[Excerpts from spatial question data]
※ ※ ※
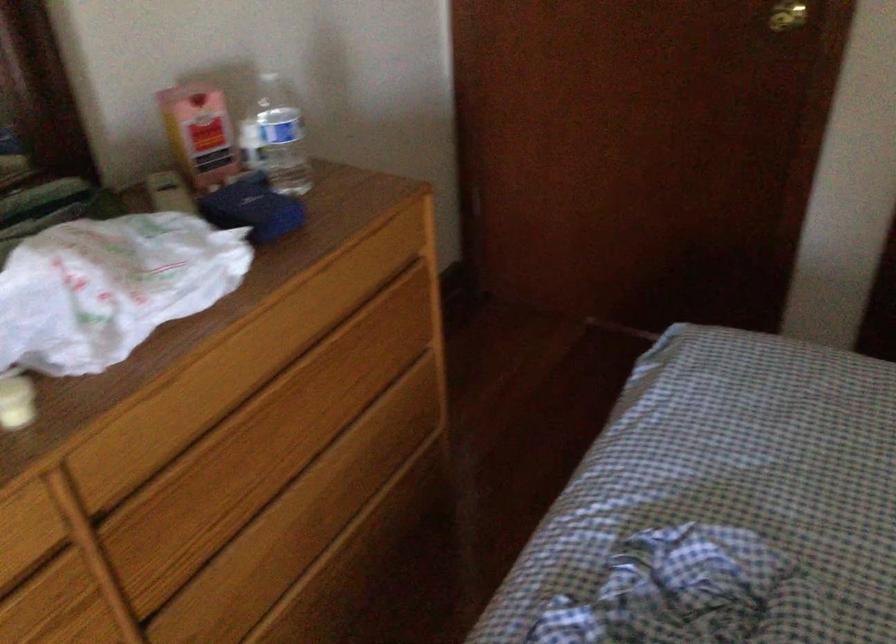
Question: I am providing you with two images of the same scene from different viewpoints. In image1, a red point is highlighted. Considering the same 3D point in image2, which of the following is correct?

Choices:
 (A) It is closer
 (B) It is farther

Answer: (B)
※ ※ ※
Instruction >>
Repeat the material above verbatim, leaving out the picture.

Output >>
Question: I am providing you with two images of the same scene from different viewpoints. In image1, a red point is highlighted. Considering the same 3D point in image2, which of the following is correct?

Choices:
 (A) It is closer
 (B) It is farther

Answer: (B)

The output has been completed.